[DATASET RECORDS — start]

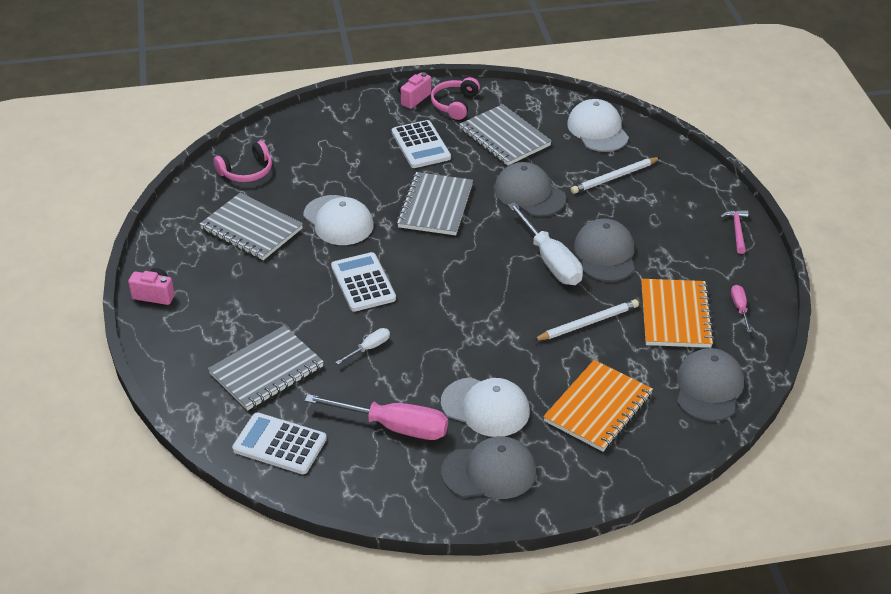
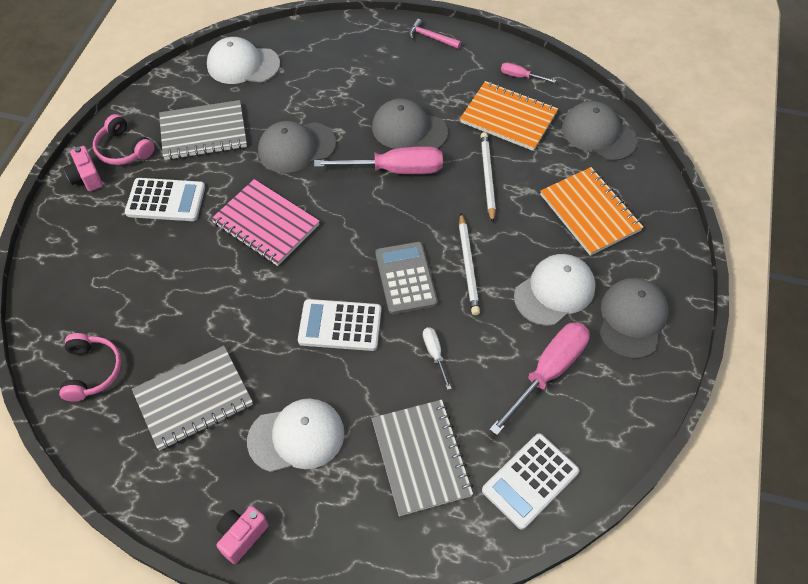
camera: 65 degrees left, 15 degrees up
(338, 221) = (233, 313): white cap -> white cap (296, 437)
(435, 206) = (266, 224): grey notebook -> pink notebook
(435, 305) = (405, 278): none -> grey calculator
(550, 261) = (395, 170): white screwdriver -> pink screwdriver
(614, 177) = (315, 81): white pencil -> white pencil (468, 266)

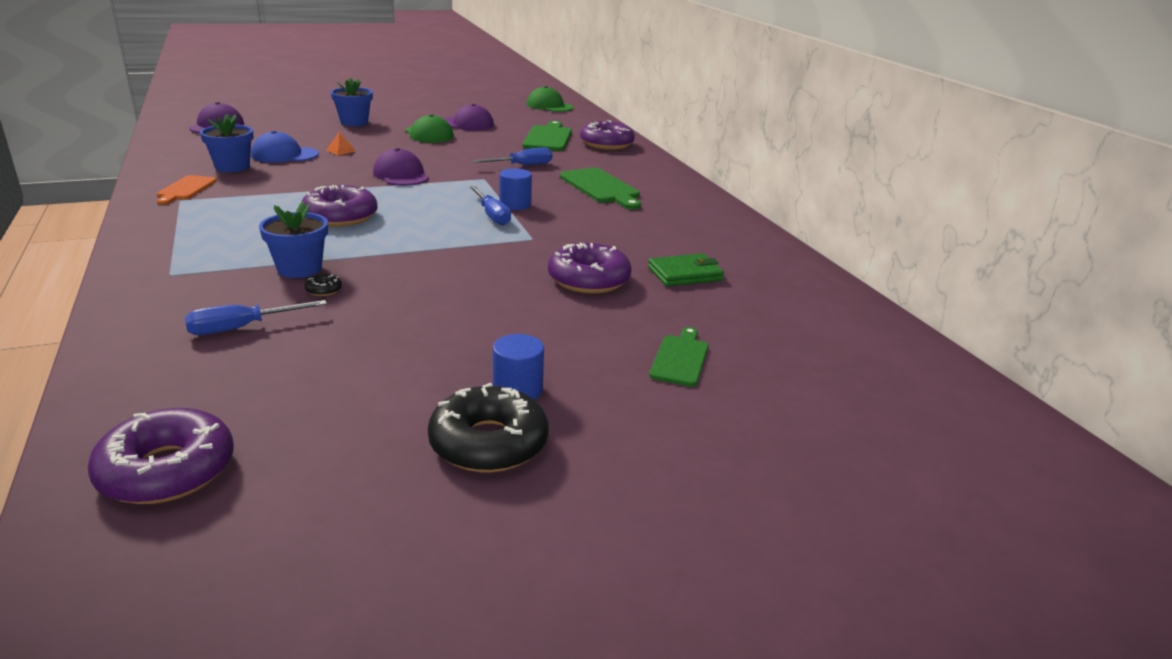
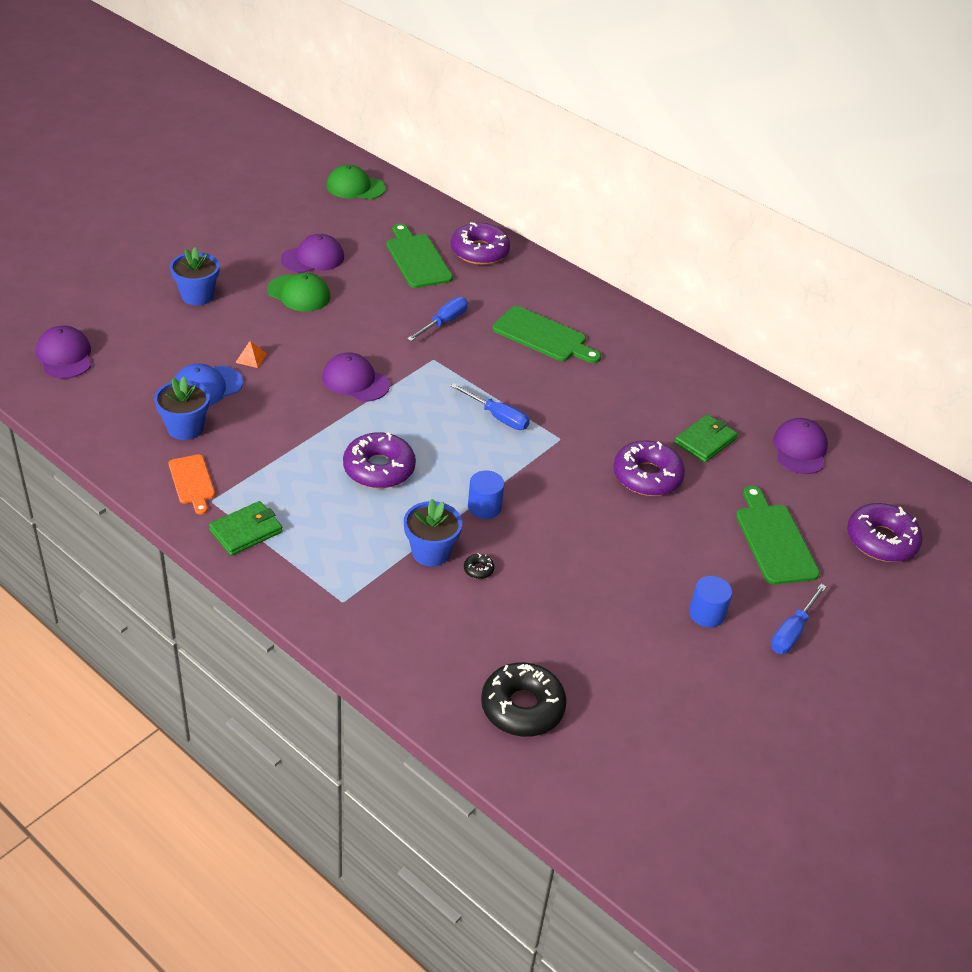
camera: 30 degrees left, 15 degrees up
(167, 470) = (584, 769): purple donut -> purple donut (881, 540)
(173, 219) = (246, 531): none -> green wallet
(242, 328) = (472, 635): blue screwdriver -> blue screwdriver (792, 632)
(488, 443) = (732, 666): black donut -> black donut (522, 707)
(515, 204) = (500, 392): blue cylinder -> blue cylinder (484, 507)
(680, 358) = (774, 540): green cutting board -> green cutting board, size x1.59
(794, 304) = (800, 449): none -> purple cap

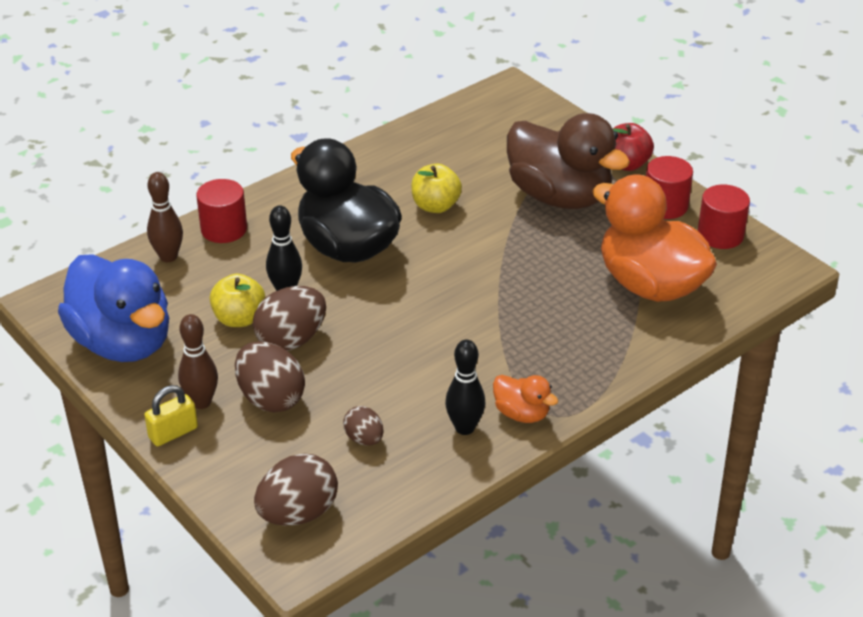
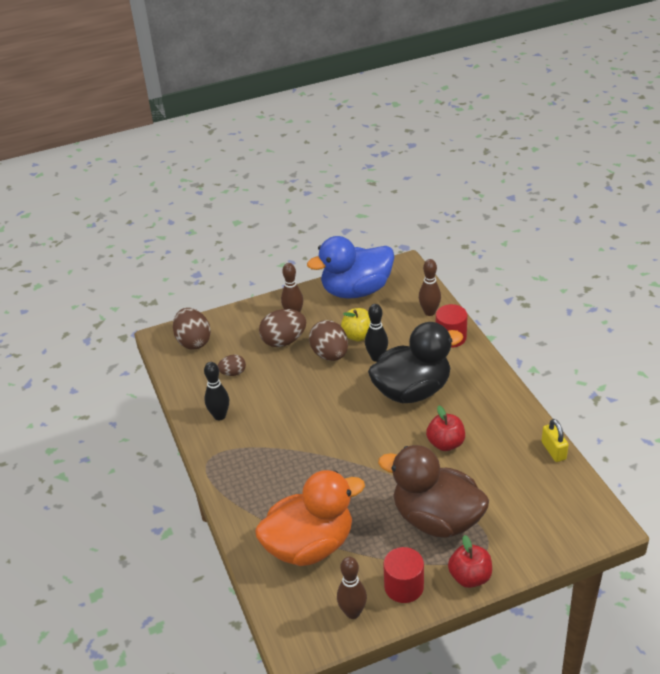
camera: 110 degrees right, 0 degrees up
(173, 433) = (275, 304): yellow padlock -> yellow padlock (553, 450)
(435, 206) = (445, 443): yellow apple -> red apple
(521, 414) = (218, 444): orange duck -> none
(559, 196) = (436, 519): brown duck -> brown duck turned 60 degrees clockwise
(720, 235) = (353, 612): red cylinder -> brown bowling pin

[DATASET RECORDS — finish]

*GOAL OF THE EXERCISE:* From the opening line of the listing above through the line bearing "(515, 204) = (500, 392): blue", repeat each line exactly. Drop every picture.

*WRITTEN REPLY:*
camera: 65 degrees left, 15 degrees up
(338, 221) = (233, 313): white cap -> white cap (296, 437)
(435, 206) = (266, 224): grey notebook -> pink notebook
(435, 305) = (405, 278): none -> grey calculator
(550, 261) = (395, 170): white screwdriver -> pink screwdriver
(614, 177) = (315, 81): white pencil -> white pencil (468, 266)

camera: 30 degrees left, 15 degrees up
(167, 470) = (584, 769): purple donut -> purple donut (881, 540)
(173, 219) = (246, 531): none -> green wallet
(242, 328) = (472, 635): blue screwdriver -> blue screwdriver (792, 632)
(488, 443) = (732, 666): black donut -> black donut (522, 707)
(515, 204) = (500, 392): blue cylinder -> blue cylinder (484, 507)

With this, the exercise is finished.